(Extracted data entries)
Start of Block
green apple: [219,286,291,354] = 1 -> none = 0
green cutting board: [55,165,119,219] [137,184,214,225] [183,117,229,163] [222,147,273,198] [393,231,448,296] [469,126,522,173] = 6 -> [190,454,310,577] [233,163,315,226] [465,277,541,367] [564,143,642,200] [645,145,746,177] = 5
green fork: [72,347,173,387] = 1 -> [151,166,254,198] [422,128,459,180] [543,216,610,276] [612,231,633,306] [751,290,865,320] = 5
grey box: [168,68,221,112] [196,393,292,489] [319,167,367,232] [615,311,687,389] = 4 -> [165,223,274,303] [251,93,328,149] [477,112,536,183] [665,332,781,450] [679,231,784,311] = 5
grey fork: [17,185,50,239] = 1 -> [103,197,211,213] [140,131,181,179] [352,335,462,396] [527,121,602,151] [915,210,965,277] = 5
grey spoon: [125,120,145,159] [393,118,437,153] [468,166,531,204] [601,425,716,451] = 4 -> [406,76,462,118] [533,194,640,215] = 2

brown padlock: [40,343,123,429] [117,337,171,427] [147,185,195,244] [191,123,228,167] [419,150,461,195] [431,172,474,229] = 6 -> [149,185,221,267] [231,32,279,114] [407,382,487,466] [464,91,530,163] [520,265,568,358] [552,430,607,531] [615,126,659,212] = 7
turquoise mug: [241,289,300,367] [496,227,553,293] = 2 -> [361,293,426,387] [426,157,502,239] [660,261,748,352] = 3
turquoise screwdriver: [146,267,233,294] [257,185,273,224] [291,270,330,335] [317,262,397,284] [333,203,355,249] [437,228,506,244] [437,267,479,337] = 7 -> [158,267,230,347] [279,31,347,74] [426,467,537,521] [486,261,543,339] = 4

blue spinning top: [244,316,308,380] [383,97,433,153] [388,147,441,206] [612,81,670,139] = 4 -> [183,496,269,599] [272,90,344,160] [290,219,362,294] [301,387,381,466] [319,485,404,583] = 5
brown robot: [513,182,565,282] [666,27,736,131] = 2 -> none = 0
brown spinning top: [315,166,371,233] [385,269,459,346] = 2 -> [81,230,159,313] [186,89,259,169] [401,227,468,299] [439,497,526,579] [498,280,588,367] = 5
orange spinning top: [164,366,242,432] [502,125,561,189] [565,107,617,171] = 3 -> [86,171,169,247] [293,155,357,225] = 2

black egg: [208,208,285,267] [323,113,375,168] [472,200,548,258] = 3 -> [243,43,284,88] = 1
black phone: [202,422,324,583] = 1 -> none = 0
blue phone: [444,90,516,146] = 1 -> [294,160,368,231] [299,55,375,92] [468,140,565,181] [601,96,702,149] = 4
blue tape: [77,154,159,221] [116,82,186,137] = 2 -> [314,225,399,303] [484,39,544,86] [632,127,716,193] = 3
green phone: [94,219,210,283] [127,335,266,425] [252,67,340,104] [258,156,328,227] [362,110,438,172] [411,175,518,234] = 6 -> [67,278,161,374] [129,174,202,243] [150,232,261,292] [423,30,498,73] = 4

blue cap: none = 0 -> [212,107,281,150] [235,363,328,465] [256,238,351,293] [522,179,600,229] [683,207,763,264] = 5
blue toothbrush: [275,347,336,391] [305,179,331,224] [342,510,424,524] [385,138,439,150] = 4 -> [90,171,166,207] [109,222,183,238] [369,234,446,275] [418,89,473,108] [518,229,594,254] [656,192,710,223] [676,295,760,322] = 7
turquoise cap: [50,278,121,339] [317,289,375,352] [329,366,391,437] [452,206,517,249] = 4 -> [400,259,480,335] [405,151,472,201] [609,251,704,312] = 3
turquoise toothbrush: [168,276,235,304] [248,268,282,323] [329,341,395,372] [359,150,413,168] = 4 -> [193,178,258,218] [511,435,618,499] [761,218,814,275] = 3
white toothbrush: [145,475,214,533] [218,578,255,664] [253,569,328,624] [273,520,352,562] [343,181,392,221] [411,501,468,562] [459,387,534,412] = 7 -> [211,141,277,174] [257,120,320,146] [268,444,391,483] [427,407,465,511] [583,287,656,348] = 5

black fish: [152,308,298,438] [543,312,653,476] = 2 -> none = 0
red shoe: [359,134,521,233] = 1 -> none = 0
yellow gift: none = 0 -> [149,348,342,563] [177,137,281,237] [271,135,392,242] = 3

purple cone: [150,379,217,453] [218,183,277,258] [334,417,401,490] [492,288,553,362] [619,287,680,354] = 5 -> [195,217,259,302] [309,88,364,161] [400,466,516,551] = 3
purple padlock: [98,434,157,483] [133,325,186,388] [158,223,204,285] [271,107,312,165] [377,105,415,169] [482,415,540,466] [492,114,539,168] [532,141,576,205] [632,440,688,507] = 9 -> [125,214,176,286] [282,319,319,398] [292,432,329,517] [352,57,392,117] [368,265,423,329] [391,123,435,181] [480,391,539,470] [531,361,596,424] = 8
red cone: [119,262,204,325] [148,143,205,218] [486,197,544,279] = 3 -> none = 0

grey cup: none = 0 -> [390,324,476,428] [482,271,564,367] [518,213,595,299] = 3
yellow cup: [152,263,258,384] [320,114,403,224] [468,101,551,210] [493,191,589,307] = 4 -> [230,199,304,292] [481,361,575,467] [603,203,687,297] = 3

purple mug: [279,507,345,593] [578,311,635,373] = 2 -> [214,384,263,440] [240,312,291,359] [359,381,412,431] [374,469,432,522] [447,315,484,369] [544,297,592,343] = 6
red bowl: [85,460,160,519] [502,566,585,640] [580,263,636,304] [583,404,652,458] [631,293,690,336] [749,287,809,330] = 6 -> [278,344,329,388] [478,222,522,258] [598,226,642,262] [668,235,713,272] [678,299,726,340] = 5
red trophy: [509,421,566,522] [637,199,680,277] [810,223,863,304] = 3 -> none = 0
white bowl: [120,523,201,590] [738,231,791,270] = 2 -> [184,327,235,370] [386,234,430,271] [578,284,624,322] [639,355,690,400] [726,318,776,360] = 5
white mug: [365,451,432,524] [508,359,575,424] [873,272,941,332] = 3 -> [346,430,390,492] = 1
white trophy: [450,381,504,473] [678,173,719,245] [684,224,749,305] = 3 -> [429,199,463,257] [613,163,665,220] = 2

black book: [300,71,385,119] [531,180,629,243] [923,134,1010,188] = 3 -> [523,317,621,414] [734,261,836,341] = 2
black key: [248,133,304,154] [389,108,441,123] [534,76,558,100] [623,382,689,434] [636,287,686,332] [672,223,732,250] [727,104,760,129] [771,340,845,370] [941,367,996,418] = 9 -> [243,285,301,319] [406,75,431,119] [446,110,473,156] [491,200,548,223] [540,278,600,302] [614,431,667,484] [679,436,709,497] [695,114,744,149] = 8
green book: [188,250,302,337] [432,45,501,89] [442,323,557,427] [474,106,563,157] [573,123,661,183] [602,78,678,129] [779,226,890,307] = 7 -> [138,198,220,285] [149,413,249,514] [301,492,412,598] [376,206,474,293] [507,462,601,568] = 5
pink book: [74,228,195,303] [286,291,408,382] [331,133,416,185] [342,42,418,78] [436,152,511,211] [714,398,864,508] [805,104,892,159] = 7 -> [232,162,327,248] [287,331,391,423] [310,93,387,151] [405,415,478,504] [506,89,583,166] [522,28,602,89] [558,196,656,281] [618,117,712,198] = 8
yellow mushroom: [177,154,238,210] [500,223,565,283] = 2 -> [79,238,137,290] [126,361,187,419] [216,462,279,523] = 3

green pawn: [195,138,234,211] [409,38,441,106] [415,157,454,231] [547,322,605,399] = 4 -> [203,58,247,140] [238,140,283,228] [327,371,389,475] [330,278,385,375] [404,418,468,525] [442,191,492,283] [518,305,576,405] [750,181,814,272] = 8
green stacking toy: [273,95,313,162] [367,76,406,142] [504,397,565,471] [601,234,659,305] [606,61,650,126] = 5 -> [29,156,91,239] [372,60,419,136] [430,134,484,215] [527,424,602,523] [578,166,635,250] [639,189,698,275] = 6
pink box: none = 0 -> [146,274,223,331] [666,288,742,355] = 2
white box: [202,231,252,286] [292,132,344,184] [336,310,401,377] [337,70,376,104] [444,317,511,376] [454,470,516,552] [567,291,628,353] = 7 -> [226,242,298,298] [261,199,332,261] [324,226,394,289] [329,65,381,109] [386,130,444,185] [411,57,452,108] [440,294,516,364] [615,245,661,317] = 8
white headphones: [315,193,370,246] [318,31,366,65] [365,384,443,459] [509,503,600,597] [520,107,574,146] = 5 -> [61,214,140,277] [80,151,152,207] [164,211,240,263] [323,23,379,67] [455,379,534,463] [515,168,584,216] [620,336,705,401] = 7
End of Block
[Directions for this task]
Which lines above run from the one containing "black key: [248,133,304,154]" to the one containing "green book: [188,250,302,337]"? Give them again exactly, both ends included.

[Expected answer]
black key: [248,133,304,154] [389,108,441,123] [534,76,558,100] [623,382,689,434] [636,287,686,332] [672,223,732,250] [727,104,760,129] [771,340,845,370] [941,367,996,418] = 9 -> [243,285,301,319] [406,75,431,119] [446,110,473,156] [491,200,548,223] [540,278,600,302] [614,431,667,484] [679,436,709,497] [695,114,744,149] = 8
green book: [188,250,302,337] [432,45,501,89] [442,323,557,427] [474,106,563,157] [573,123,661,183] [602,78,678,129] [779,226,890,307] = 7 -> [138,198,220,285] [149,413,249,514] [301,492,412,598] [376,206,474,293] [507,462,601,568] = 5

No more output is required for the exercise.